RECORDS FOR THE EXERCISE ▸
-- Opening Marker --

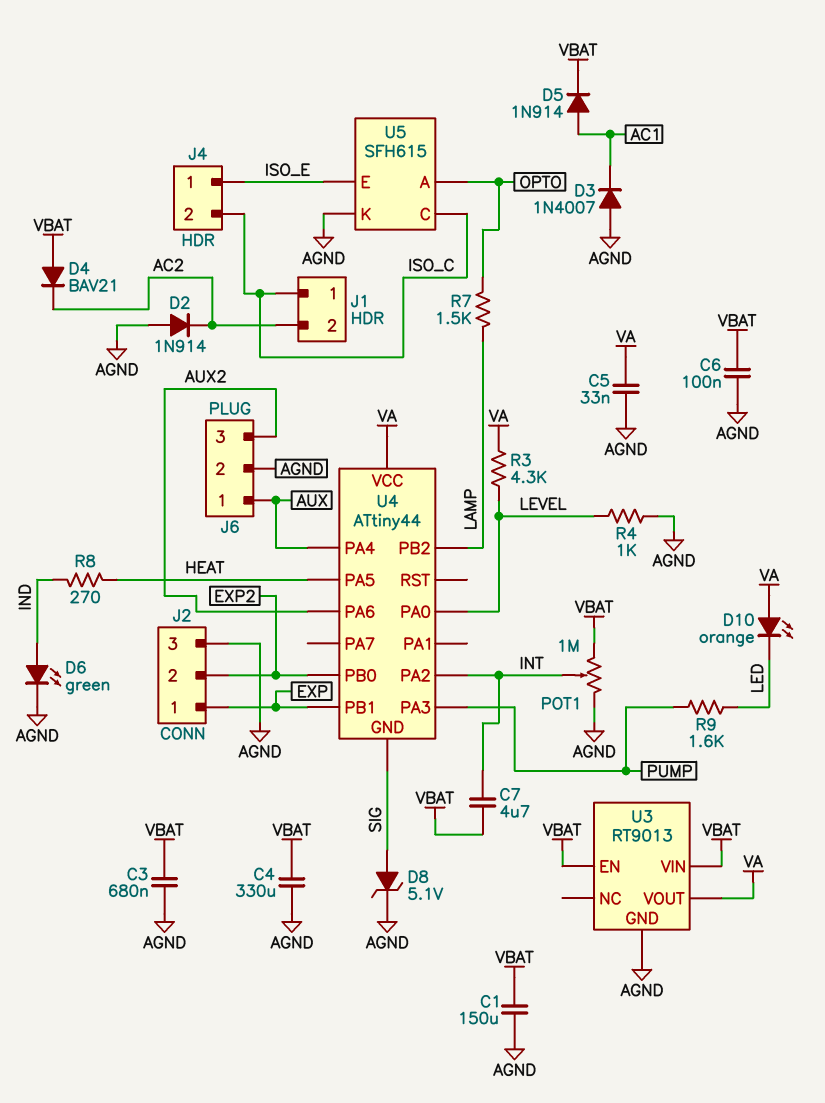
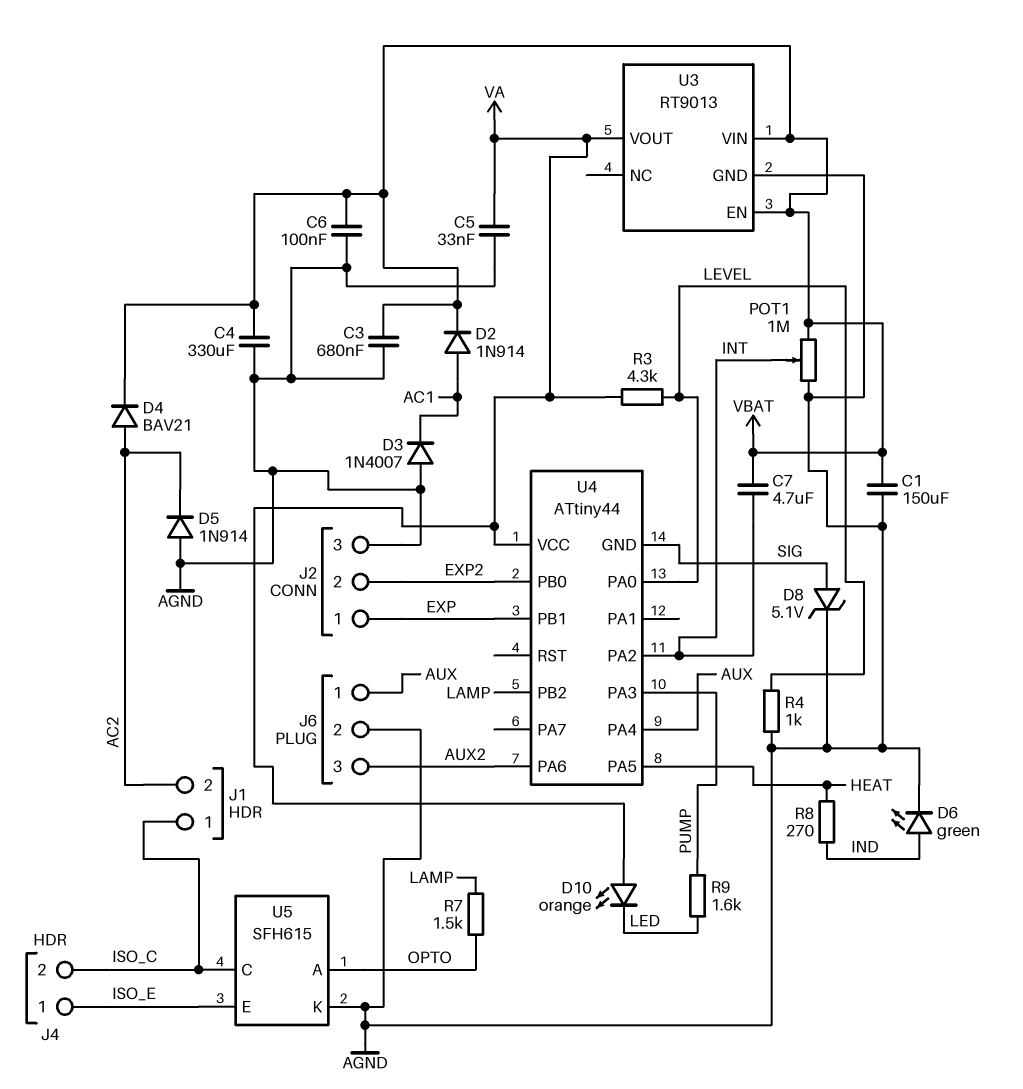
D2: diode 1N914 (A AGND, K AC2) -> diode 1N914 (A AC1, K VBAT)
D4: diode BAV21 (A VBAT, K AC2) -> diode BAV21 (A AC2, K VBAT)
D5: diode 1N914 (A AC1, K VBAT) -> diode 1N914 (A AGND, K AC2)

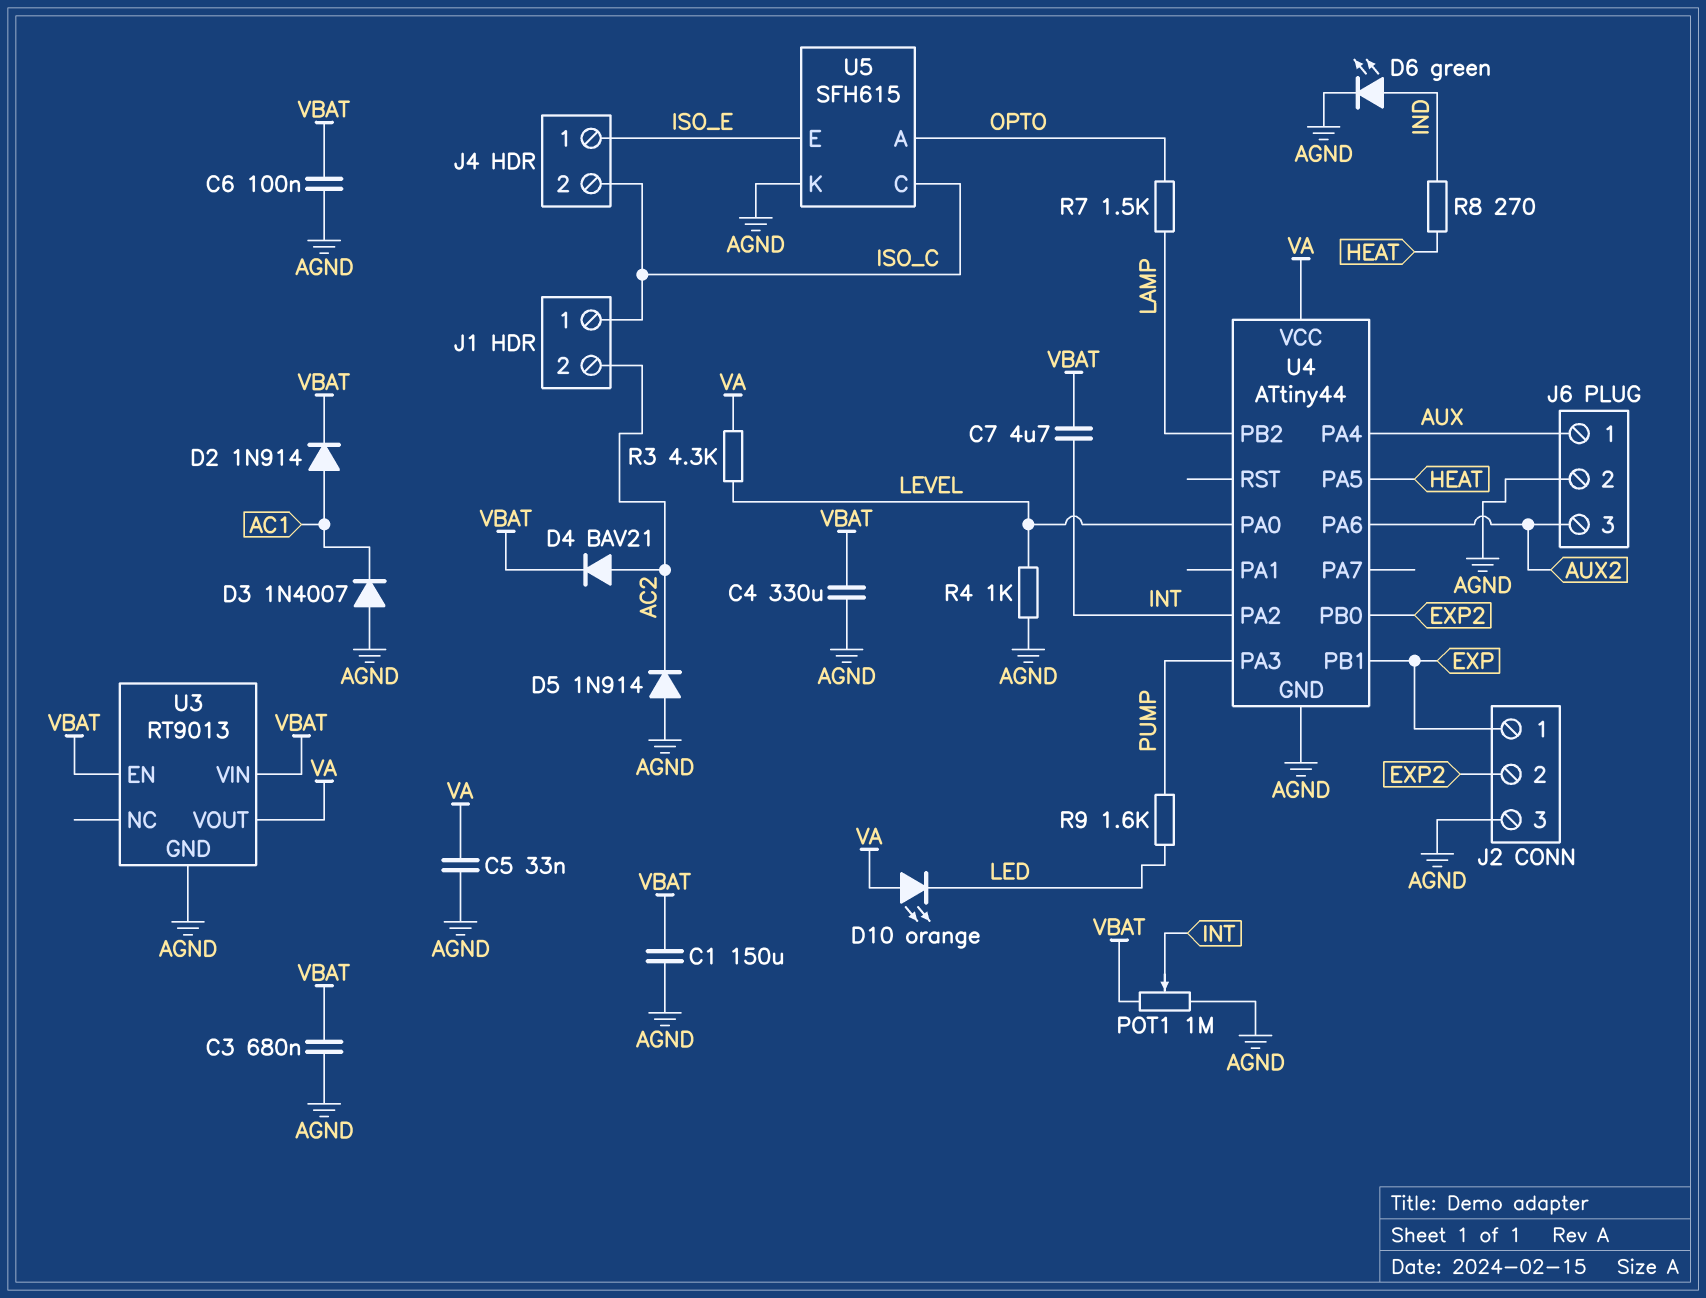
D8: zener 5.1V (A SIG, K AGND) -> none
U4 pin GND: SIG -> AGND

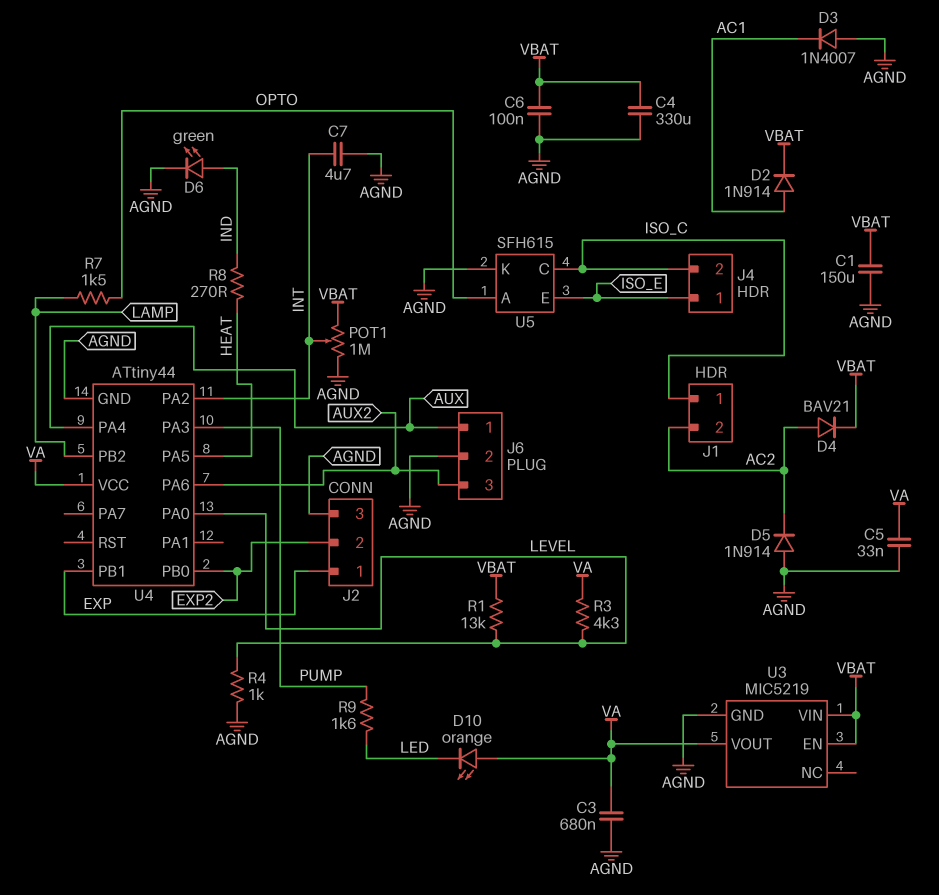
C3: 680nF (AGND, VBAT) -> 680nF (AGND, VA)
C7: 4.7uF (INT, VBAT) -> 4.7uF (AGND, INT)
R1: none -> 13k (LEVEL, VBAT)
U3: RT9013 -> MIC5219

-- Closing Marker --

PROBLEM STATEMENT ▸
Your task is to return every entry exactly as it was written, with the pictures removed.

TASK RESULT ▸
D2: diode 1N914 (A AGND, K AC2) -> diode 1N914 (A AC1, K VBAT)
D4: diode BAV21 (A VBAT, K AC2) -> diode BAV21 (A AC2, K VBAT)
D5: diode 1N914 (A AC1, K VBAT) -> diode 1N914 (A AGND, K AC2)

D8: zener 5.1V (A SIG, K AGND) -> none
U4 pin GND: SIG -> AGND

C3: 680nF (AGND, VBAT) -> 680nF (AGND, VA)
C7: 4.7uF (INT, VBAT) -> 4.7uF (AGND, INT)
R1: none -> 13k (LEVEL, VBAT)
U3: RT9013 -> MIC5219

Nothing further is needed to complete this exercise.